- _What you need to do_: Transcribe exactly every line from the one containing "scissors/turquoise (no. 1 from left)" down to the final line of the listing below, including both, and leave out the rest.

....

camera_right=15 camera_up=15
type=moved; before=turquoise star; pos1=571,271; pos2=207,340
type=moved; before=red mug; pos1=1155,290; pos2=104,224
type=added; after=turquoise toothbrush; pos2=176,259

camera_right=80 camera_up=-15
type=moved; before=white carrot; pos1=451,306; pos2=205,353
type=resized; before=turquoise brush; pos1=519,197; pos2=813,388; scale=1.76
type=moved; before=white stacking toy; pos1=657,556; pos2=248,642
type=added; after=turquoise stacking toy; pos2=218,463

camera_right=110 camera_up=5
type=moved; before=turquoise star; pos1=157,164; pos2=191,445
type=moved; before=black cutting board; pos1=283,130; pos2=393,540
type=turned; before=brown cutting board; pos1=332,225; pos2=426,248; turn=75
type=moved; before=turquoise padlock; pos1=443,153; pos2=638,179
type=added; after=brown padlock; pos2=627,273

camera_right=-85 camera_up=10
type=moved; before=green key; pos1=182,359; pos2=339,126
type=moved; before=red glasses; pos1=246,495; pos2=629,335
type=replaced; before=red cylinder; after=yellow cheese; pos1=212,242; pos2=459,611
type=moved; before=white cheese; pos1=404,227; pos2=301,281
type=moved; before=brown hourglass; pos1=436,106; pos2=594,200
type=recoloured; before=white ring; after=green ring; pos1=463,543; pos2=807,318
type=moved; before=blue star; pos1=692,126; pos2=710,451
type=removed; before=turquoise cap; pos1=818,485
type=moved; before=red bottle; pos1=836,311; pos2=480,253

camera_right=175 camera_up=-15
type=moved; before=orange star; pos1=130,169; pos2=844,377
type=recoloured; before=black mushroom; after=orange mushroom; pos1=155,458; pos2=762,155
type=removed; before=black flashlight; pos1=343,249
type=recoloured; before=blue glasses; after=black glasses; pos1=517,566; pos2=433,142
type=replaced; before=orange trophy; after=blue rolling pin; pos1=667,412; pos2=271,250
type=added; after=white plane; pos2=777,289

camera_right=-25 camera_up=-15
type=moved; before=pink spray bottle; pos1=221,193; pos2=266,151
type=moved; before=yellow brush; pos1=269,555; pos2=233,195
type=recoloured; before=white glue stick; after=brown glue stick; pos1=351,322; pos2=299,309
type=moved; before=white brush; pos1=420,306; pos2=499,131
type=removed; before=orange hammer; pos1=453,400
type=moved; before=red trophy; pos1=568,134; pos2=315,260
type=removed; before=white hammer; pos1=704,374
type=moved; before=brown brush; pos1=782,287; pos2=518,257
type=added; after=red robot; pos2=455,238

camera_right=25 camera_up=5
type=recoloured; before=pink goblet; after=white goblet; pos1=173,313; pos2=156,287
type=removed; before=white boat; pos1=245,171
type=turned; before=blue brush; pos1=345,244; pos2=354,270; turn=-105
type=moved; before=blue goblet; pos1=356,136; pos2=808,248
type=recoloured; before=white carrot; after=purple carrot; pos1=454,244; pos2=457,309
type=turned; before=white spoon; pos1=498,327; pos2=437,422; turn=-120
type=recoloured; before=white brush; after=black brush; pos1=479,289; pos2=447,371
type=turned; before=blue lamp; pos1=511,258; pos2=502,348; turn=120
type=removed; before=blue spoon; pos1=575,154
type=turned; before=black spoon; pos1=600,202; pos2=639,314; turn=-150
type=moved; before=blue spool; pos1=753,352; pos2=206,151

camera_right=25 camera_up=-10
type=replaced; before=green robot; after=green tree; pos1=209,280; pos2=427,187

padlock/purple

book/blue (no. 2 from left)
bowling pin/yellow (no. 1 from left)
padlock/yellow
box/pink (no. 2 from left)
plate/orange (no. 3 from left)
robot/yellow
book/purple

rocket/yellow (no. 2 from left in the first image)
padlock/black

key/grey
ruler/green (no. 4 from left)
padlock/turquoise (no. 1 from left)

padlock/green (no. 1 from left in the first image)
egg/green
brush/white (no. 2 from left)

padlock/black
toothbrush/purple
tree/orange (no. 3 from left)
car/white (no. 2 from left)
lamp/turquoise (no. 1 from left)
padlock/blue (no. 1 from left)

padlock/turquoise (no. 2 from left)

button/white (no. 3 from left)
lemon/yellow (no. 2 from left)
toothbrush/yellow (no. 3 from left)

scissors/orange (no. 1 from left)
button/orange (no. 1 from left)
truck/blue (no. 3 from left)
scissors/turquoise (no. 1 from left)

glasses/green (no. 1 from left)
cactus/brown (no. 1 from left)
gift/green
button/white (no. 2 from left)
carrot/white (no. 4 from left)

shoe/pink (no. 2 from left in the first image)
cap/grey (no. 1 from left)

....

- _Task response_:
scissors/turquoise (no. 1 from left)

glasses/green (no. 1 from left)
cactus/brown (no. 1 from left)
gift/green
button/white (no. 2 from left)
carrot/white (no. 4 from left)

shoe/pink (no. 2 from left in the first image)
cap/grey (no. 1 from left)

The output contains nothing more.